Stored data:
┄┄┄┄┄┄┄┄┄┄┄┄┄┄┄┄┄┄┄┄

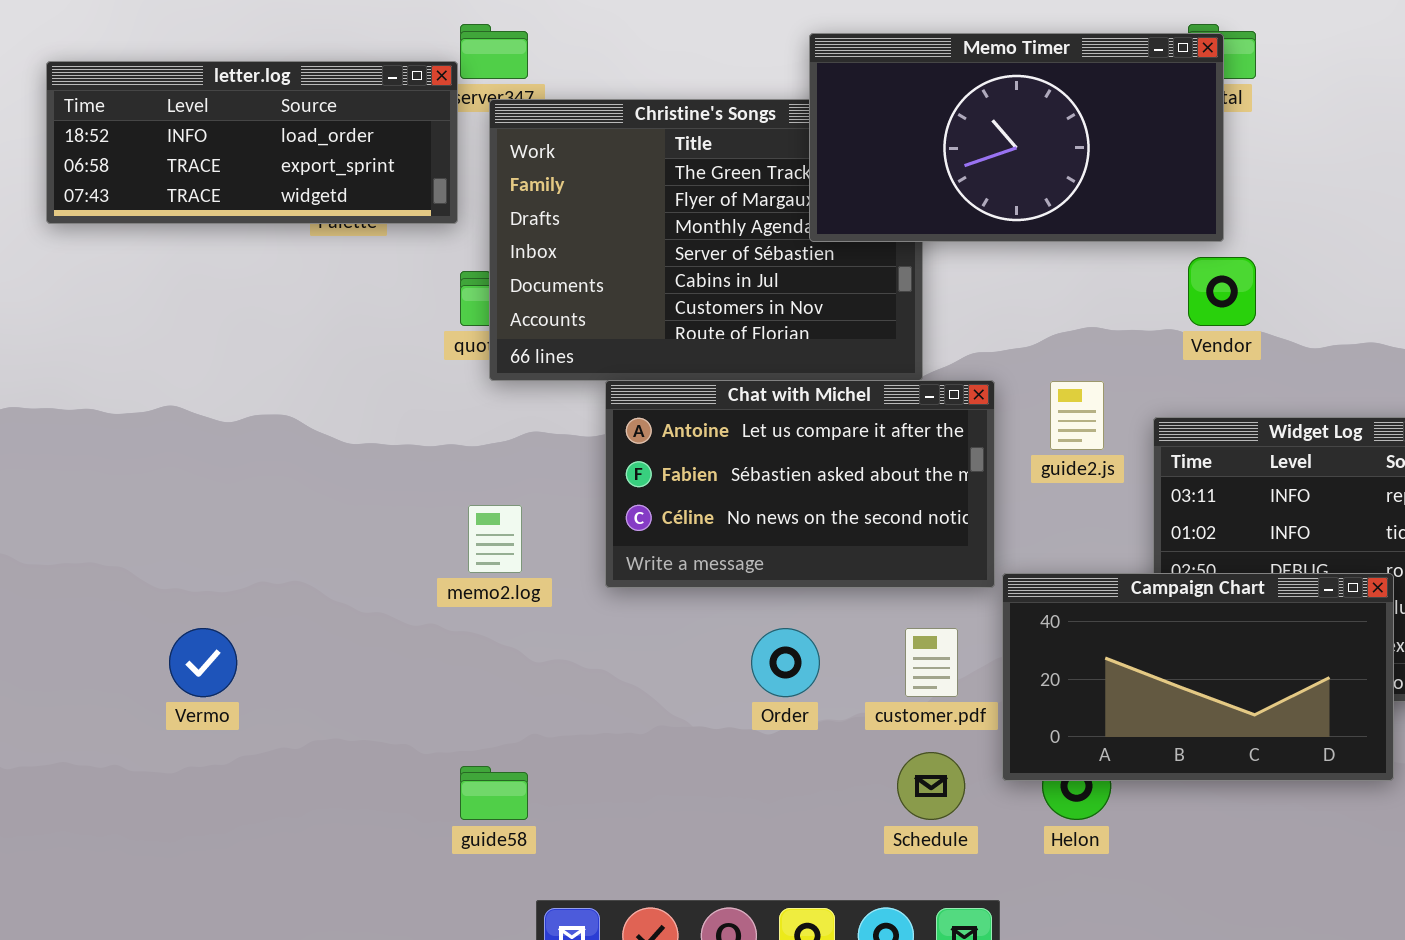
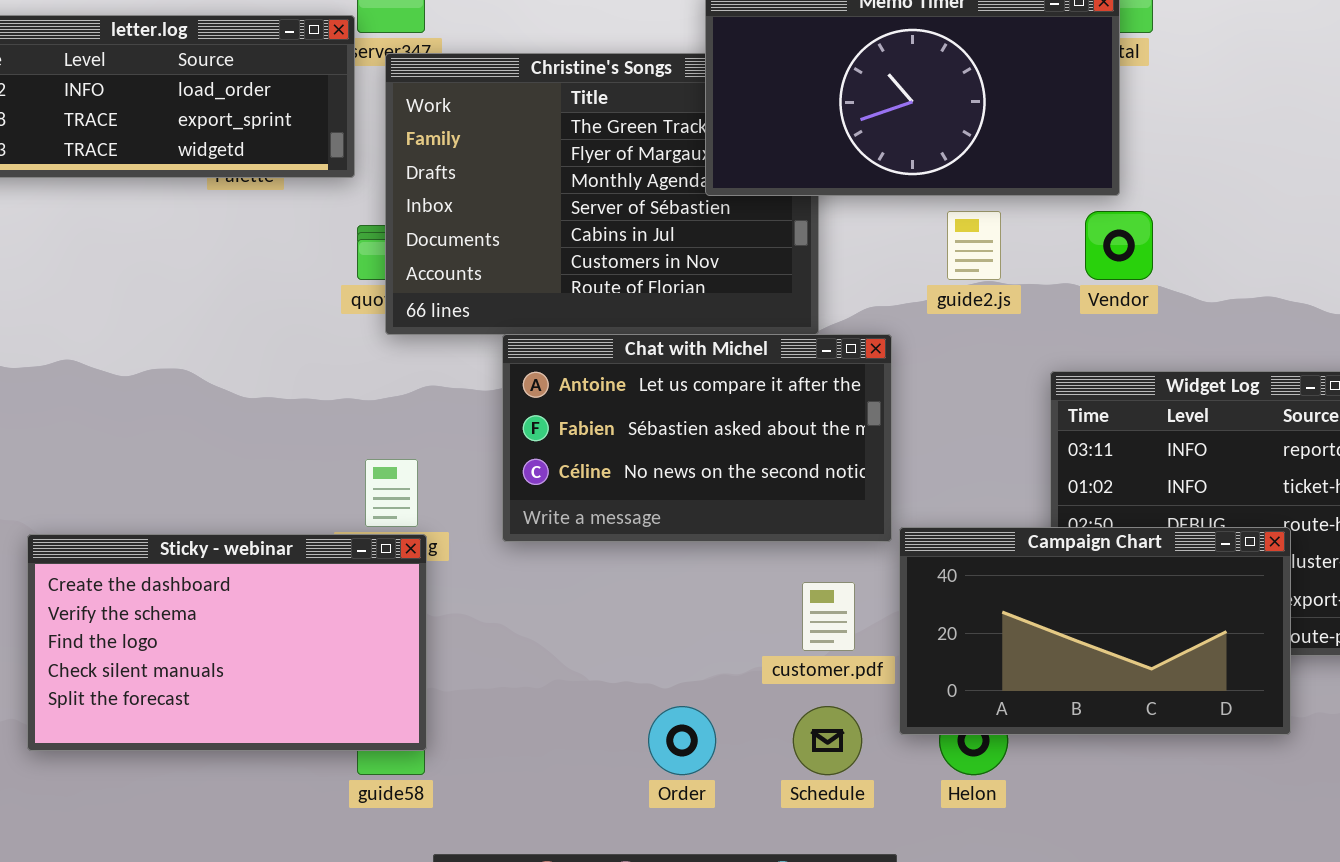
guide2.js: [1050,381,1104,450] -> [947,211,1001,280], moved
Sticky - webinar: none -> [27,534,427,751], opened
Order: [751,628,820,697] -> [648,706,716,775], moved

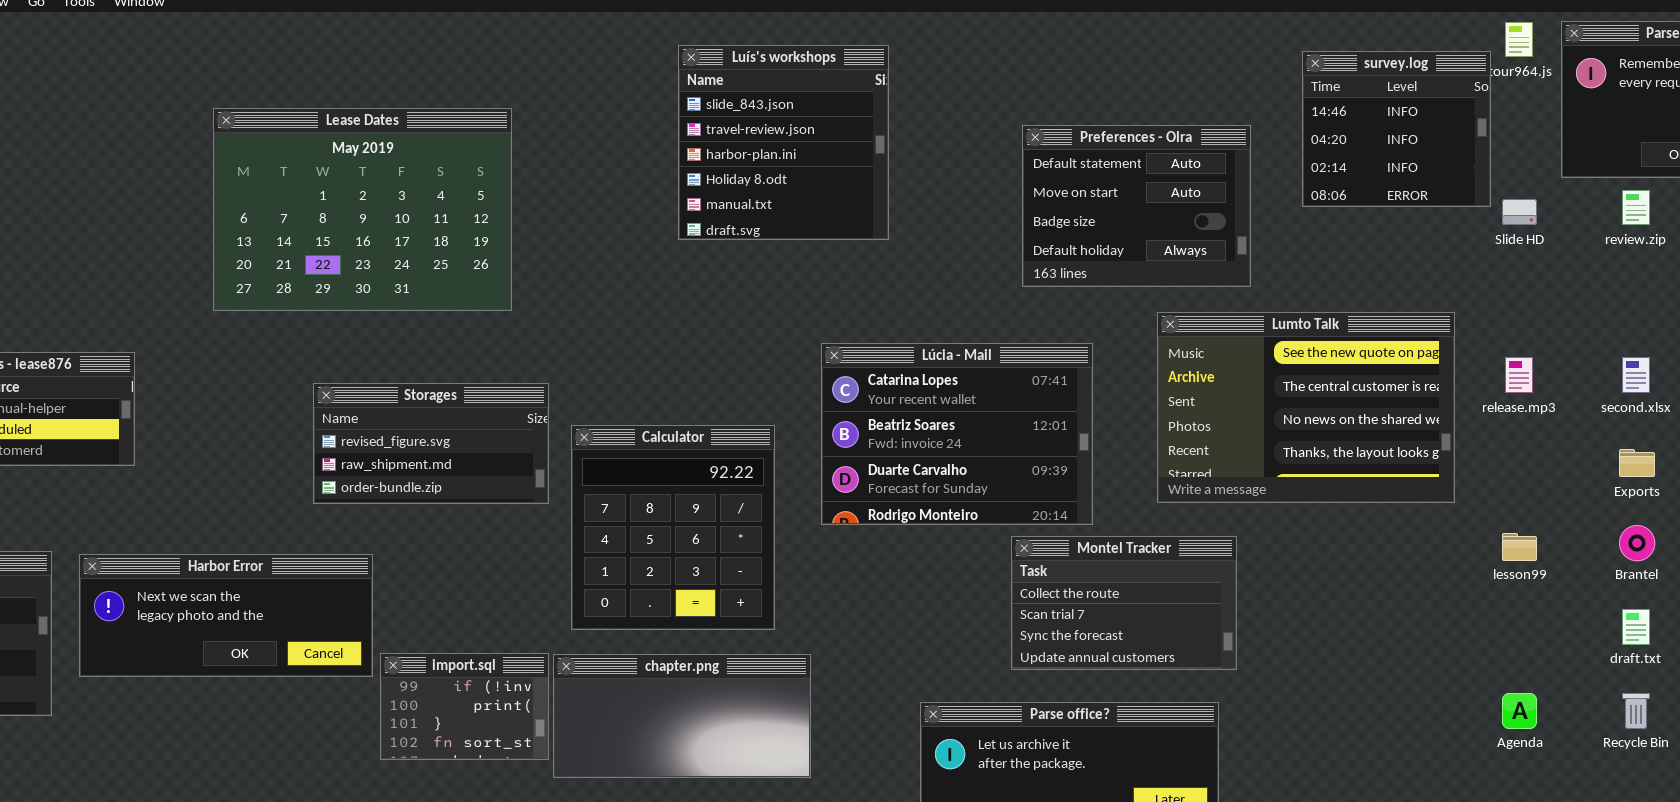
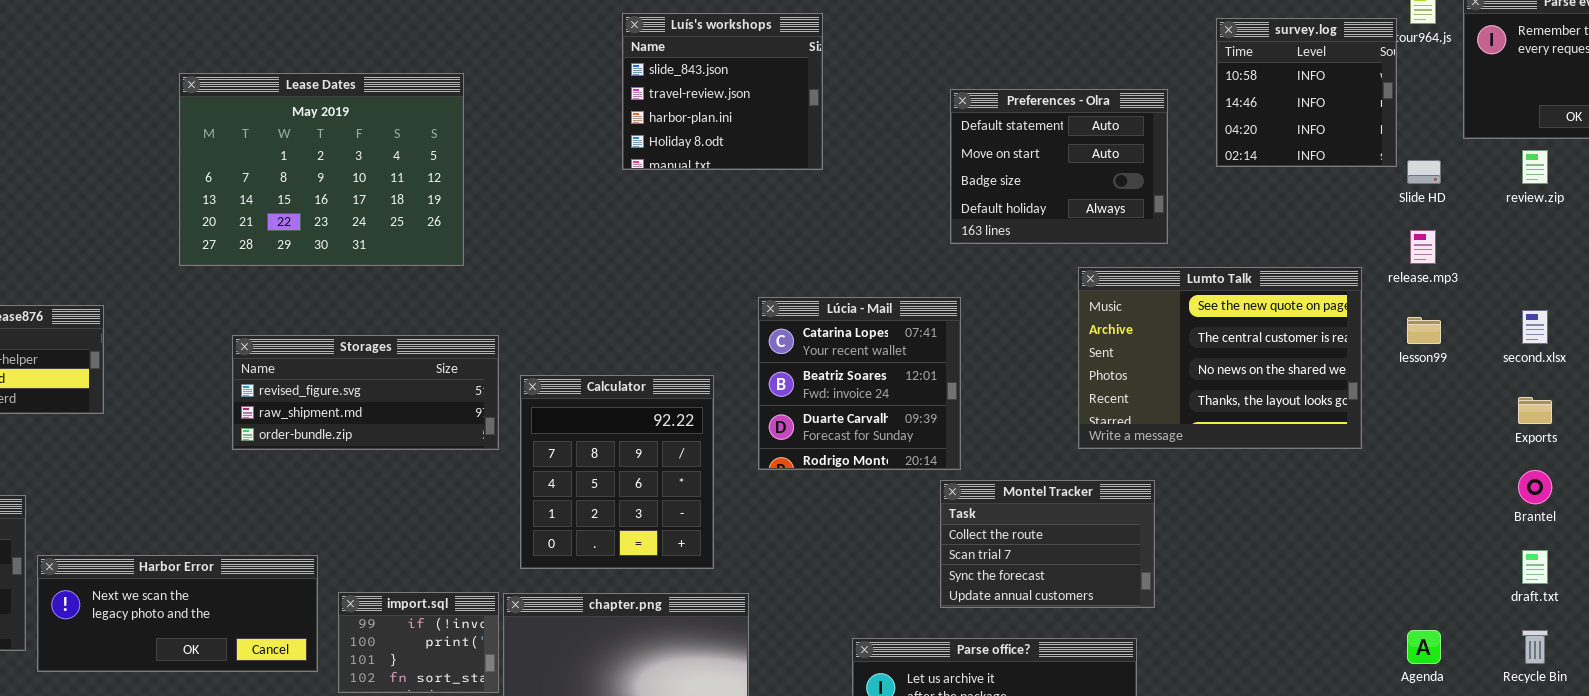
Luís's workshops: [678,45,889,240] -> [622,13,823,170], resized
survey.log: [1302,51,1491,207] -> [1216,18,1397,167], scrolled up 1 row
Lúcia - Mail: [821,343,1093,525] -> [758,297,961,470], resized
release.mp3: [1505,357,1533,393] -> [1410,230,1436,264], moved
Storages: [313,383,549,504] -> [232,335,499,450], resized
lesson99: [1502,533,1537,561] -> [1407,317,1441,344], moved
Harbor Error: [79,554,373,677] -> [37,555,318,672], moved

┄┄┄┄┄┄┄┄┄┄┄┄┄┄┄┄┄┄┄┄

**Task statement:** Go through the lines above and count those with "resized"; report only the number.

**Solution for this problem:** 3